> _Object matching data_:
******************************

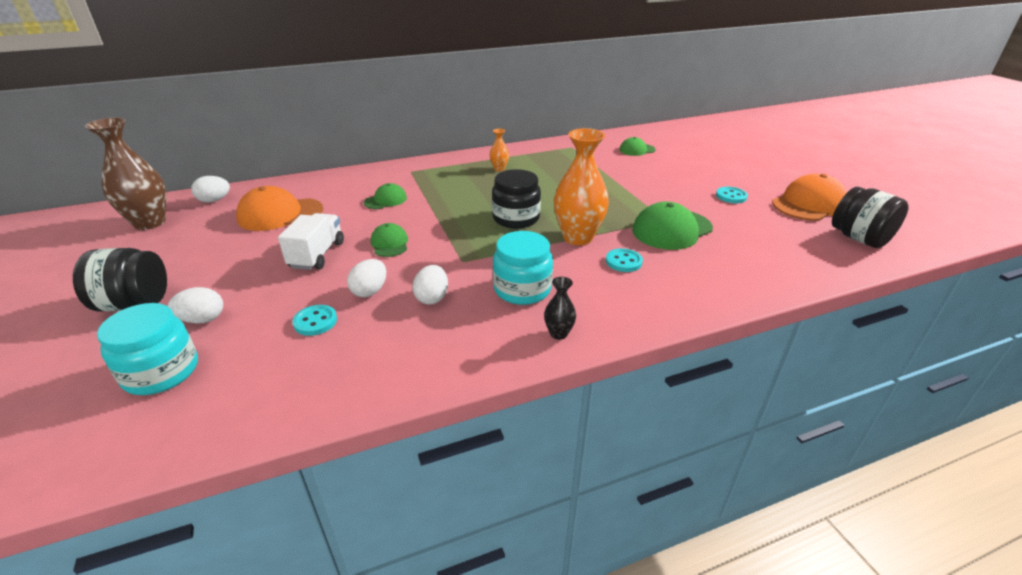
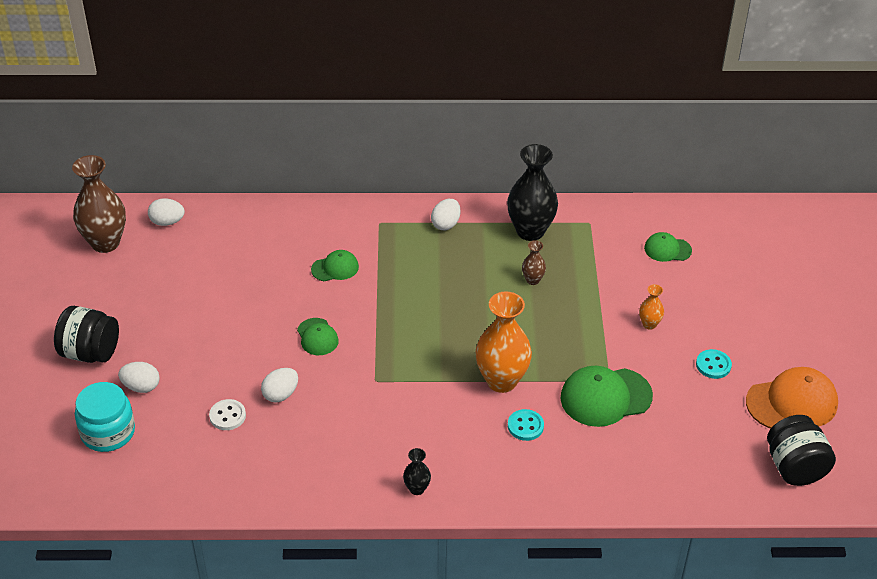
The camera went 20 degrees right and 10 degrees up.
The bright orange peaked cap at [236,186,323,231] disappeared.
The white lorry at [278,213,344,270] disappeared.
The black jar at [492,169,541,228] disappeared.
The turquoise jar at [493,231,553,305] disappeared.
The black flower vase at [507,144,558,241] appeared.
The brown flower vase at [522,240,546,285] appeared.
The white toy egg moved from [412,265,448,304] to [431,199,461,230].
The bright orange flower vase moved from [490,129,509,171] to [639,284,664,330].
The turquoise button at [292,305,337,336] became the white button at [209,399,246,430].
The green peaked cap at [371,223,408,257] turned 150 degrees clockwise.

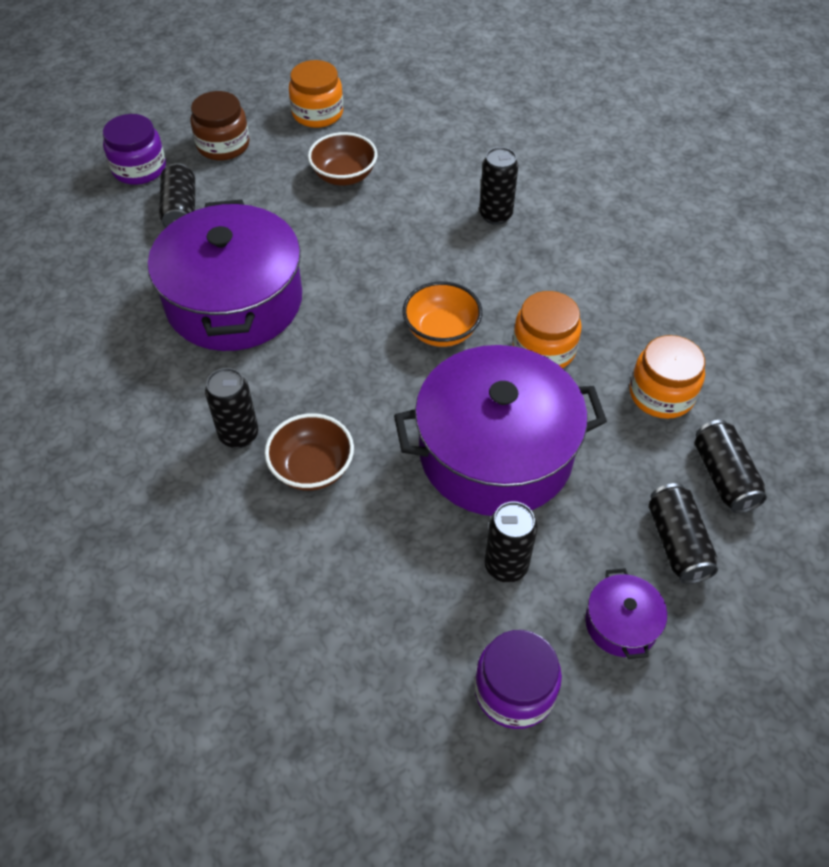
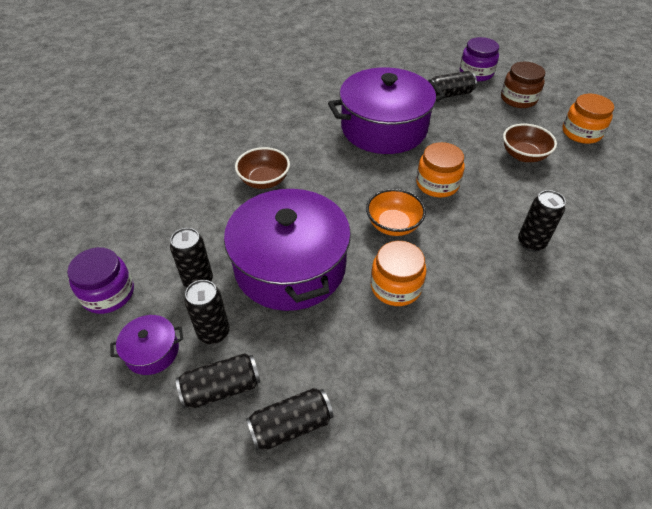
The camera went 80 degrees right and 5 degrees down.
The black can moved from [205,368,258,449] to [184,280,230,344].
The bright orange jar moved from [630,335,705,419] to [416,142,465,198].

******************************

> _Problem to solve_: Starting at the line that contains "The black can", copy each line through the last one in the records, exactly, and output nothing else.

> _Your response_:
The black can moved from [205,368,258,449] to [184,280,230,344].
The bright orange jar moved from [630,335,705,419] to [416,142,465,198].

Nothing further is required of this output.